The material below holds pictures; leave them out and reproduce exactly the lines from the one with "R4: 100k (+5V, U3/RB4) -> 6.8k (+5V, U3/RB4)" through the one with "R1: 2.7k (+5V, U3/RB6) -> 47k (+5V, U3/RB6)", inclusive.
===== Listed entries =====
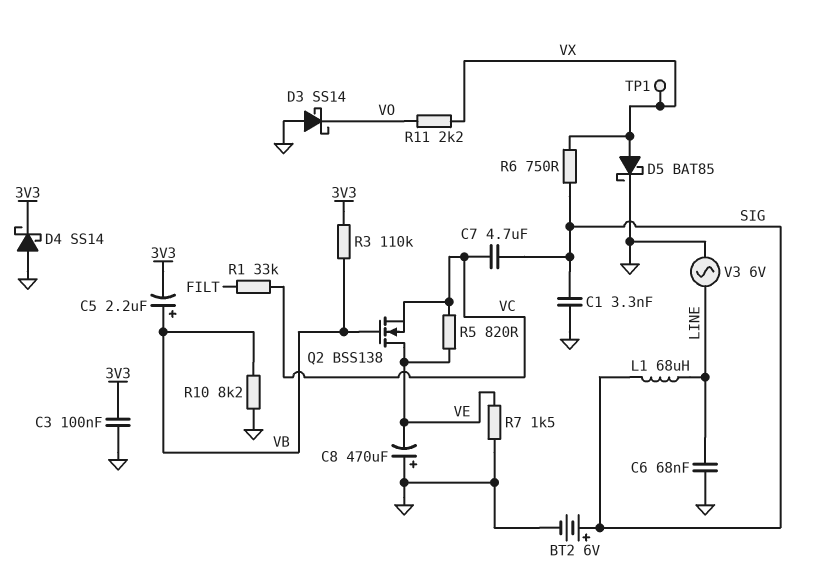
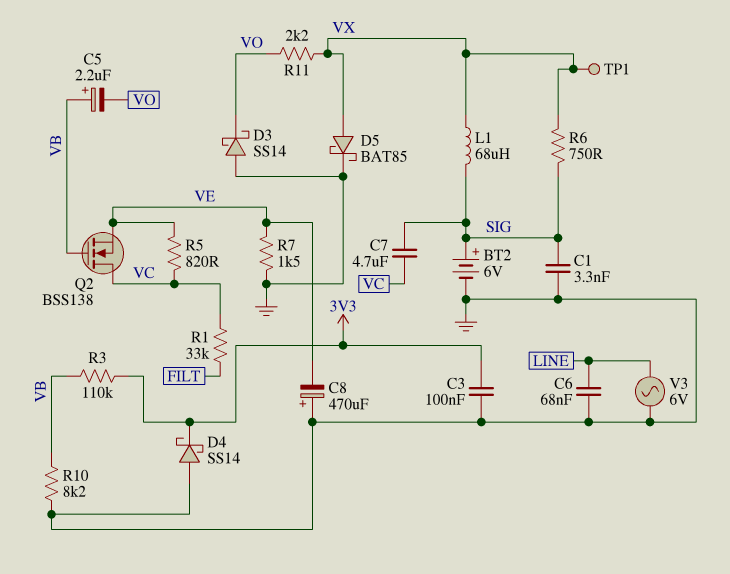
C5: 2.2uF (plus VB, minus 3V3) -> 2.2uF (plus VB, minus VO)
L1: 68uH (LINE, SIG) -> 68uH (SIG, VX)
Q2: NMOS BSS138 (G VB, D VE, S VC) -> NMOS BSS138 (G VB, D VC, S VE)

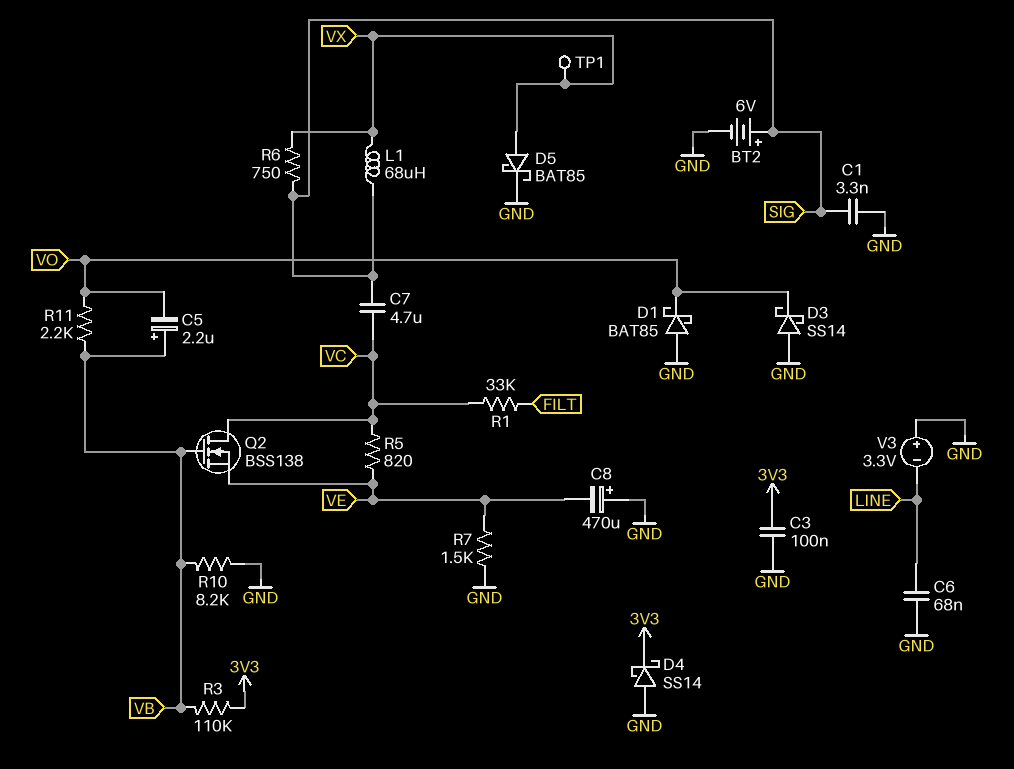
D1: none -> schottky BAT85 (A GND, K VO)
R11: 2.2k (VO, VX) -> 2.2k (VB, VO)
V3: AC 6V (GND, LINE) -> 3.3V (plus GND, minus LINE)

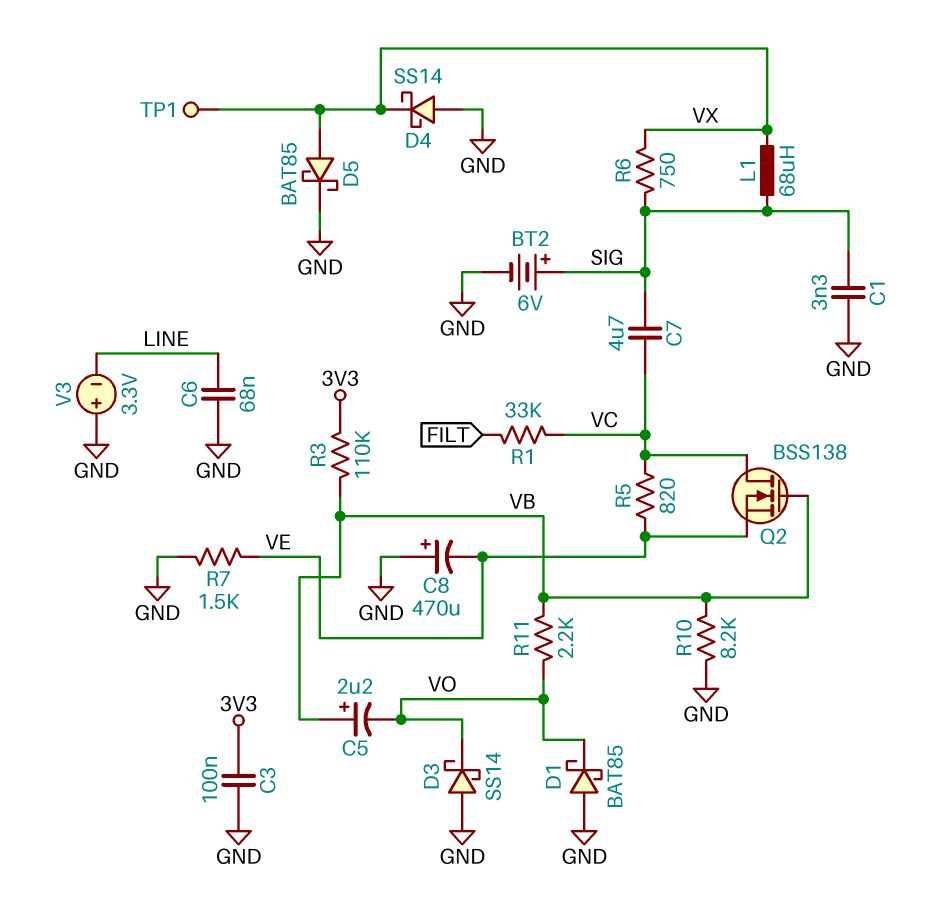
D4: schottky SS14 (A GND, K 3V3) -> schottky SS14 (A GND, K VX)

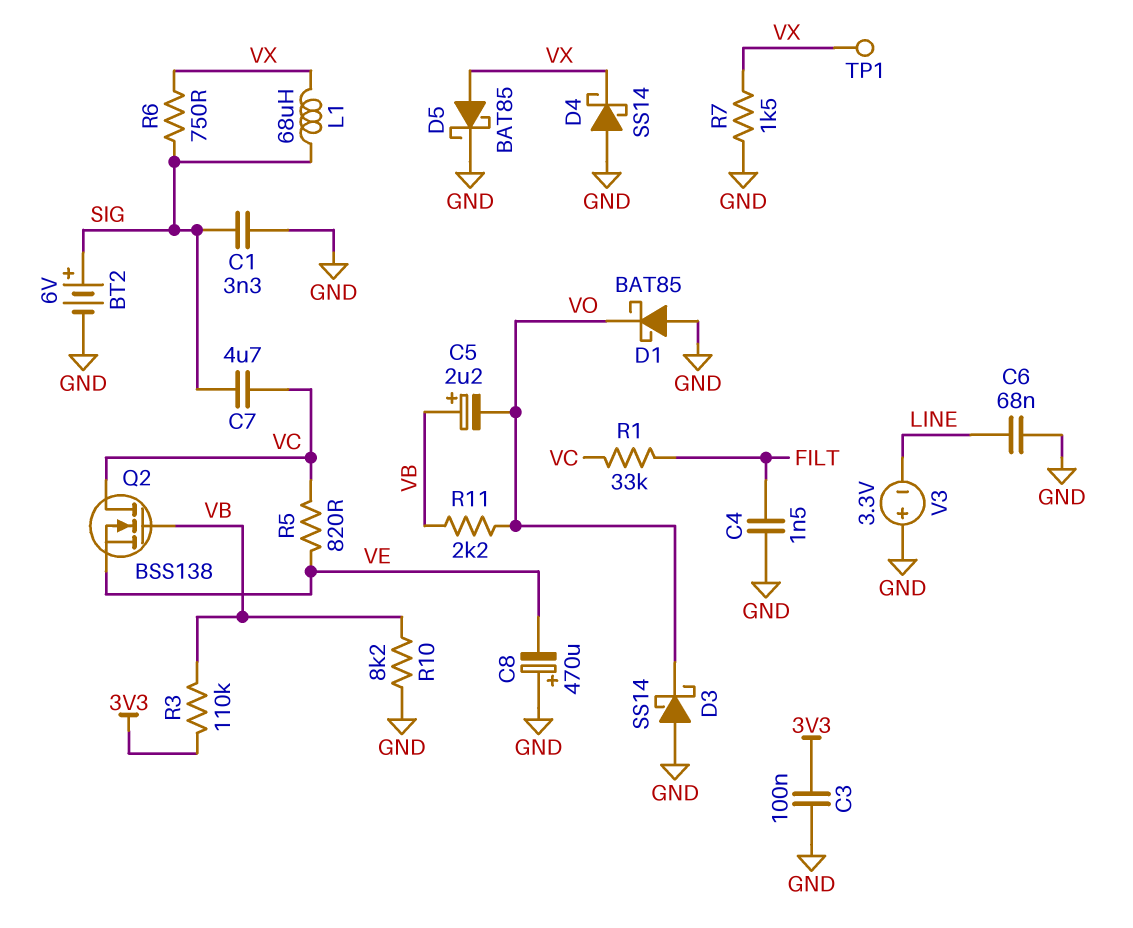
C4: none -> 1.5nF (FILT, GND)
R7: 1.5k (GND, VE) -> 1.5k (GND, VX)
=====
===== Listed entries =====
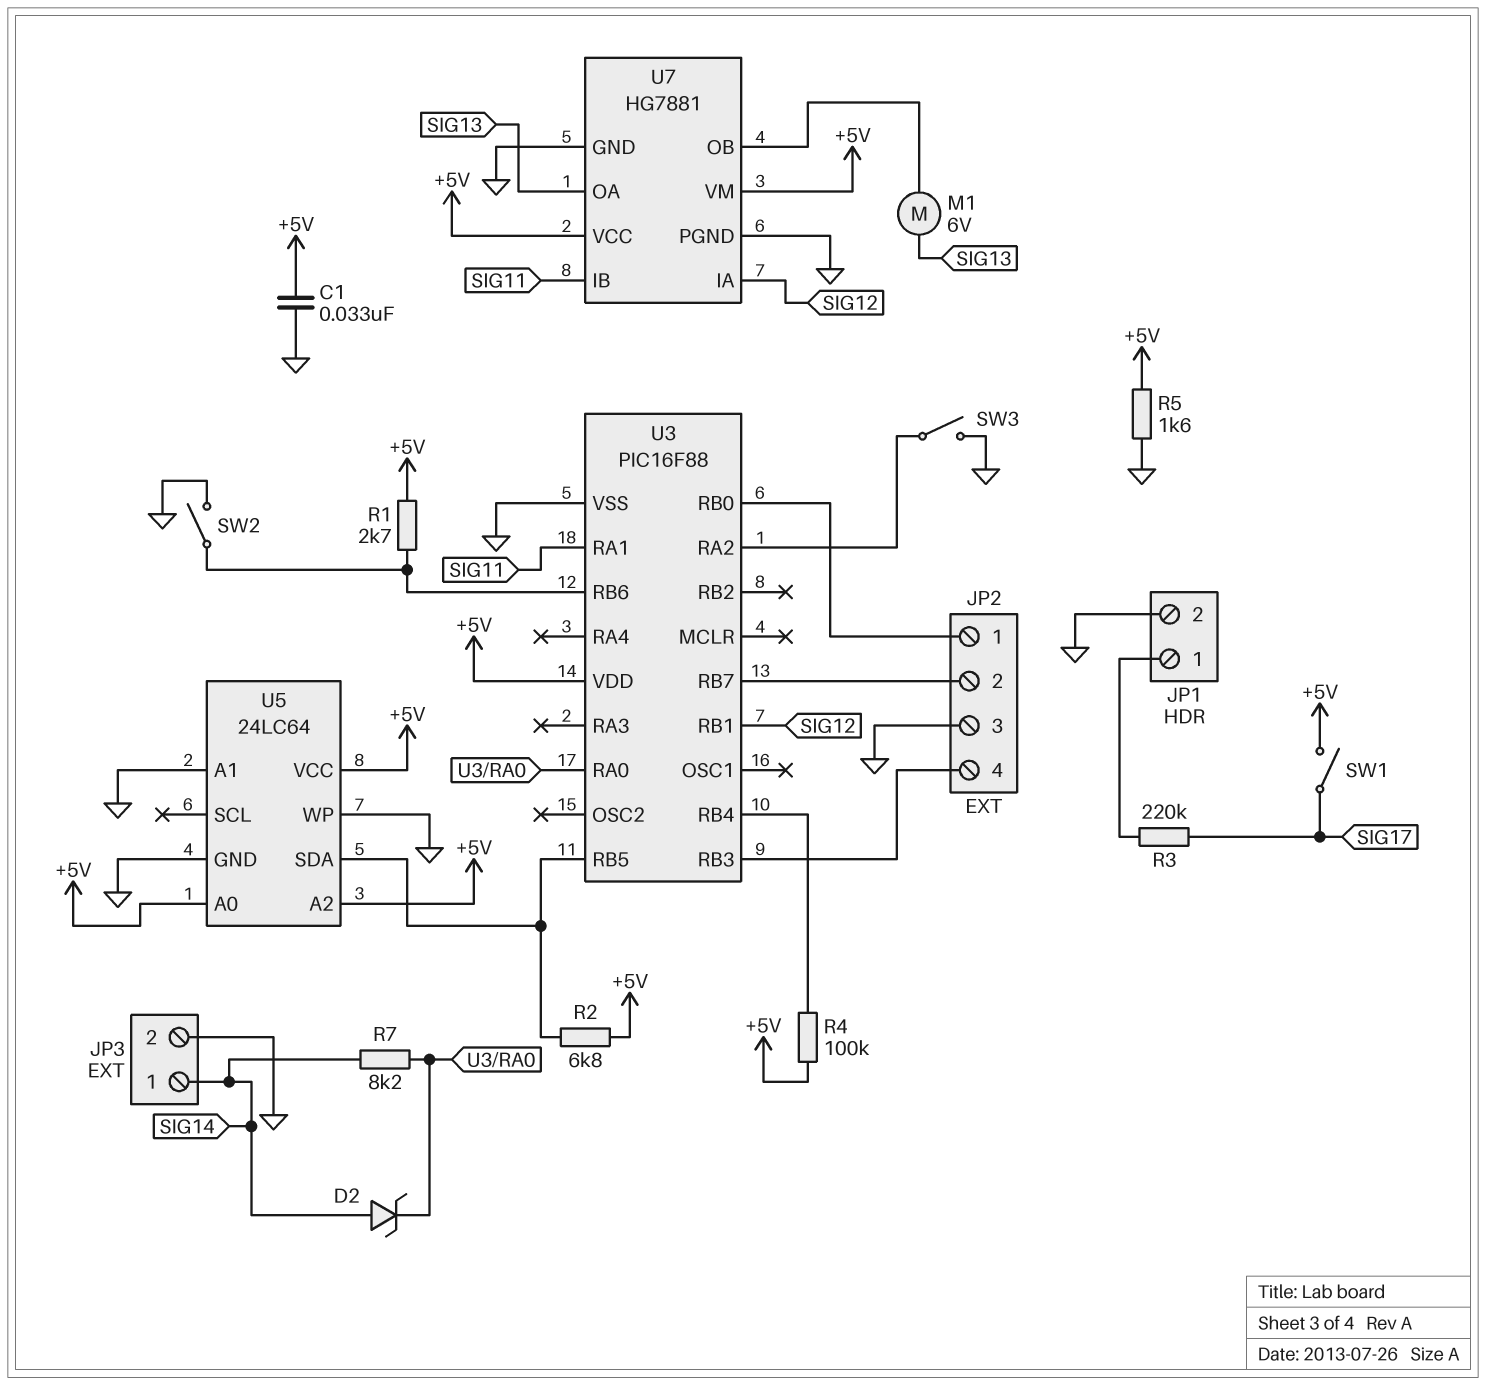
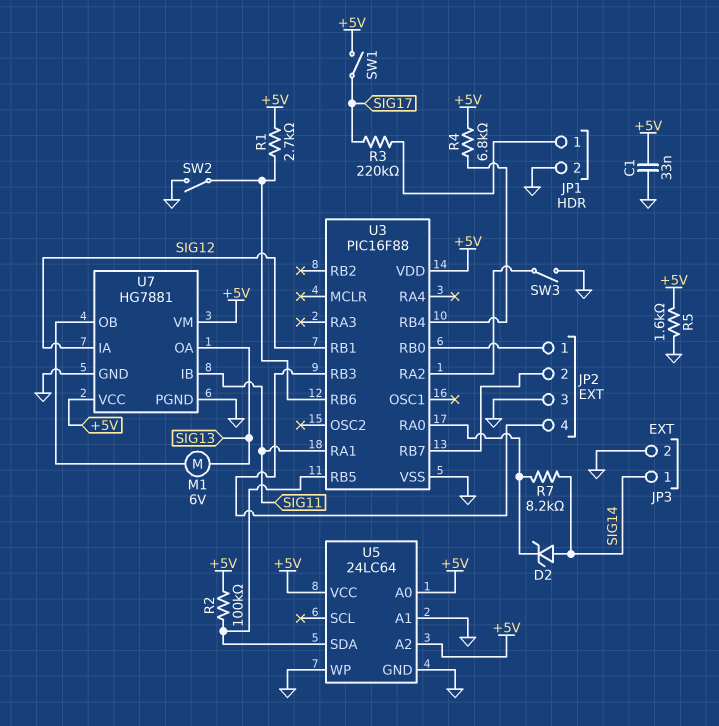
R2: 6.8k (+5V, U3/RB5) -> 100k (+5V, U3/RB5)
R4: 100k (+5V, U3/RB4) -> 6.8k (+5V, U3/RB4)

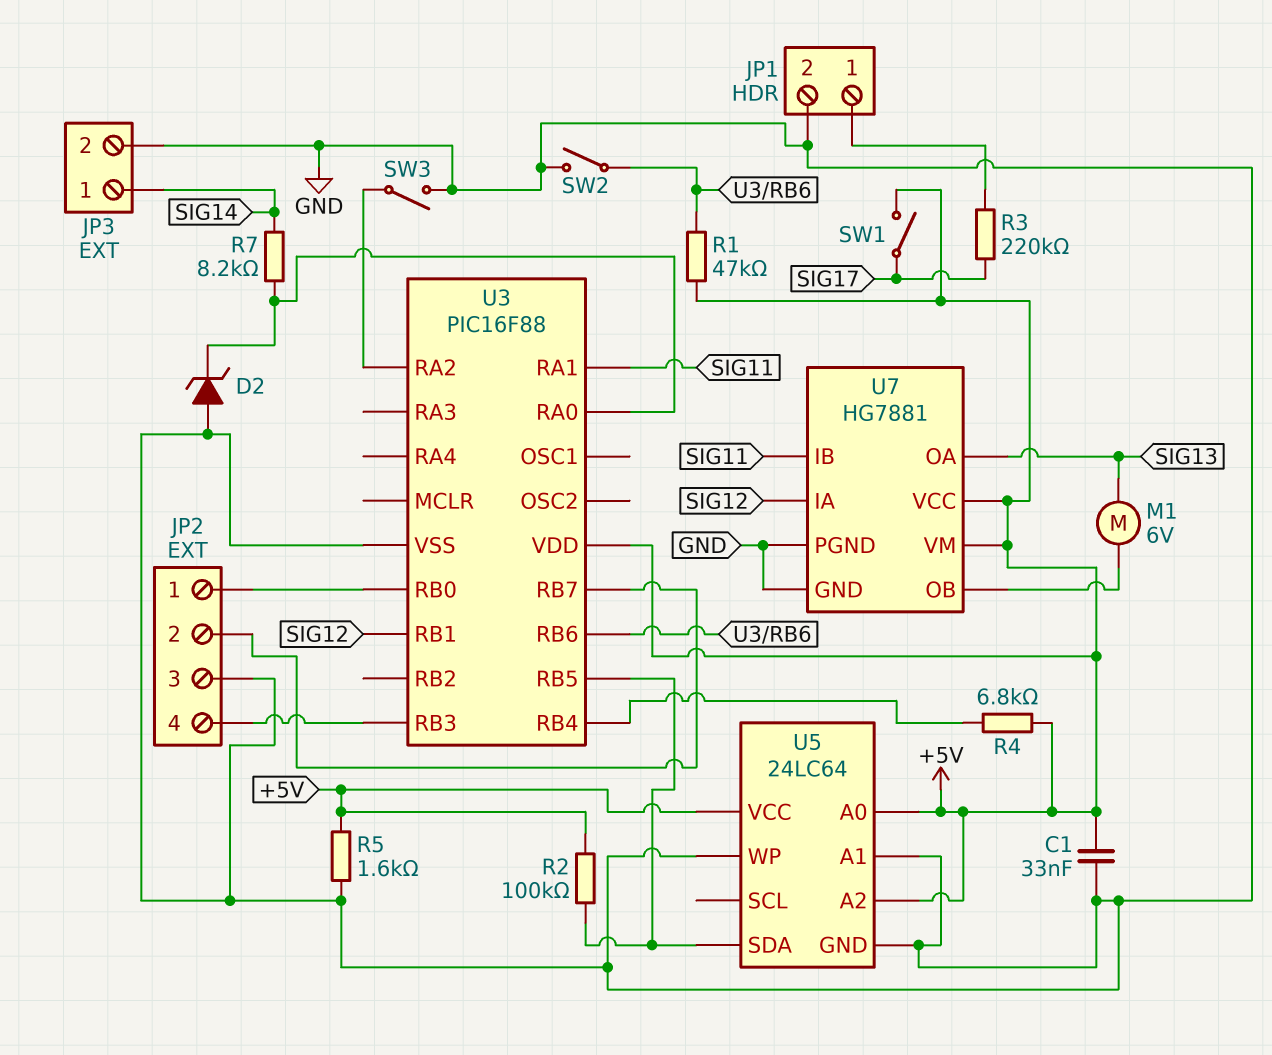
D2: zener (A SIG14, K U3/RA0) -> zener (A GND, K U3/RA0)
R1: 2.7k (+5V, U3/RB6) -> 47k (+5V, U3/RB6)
=====
▸ Output for this task:
R4: 100k (+5V, U3/RB4) -> 6.8k (+5V, U3/RB4)

D2: zener (A SIG14, K U3/RA0) -> zener (A GND, K U3/RA0)
R1: 2.7k (+5V, U3/RB6) -> 47k (+5V, U3/RB6)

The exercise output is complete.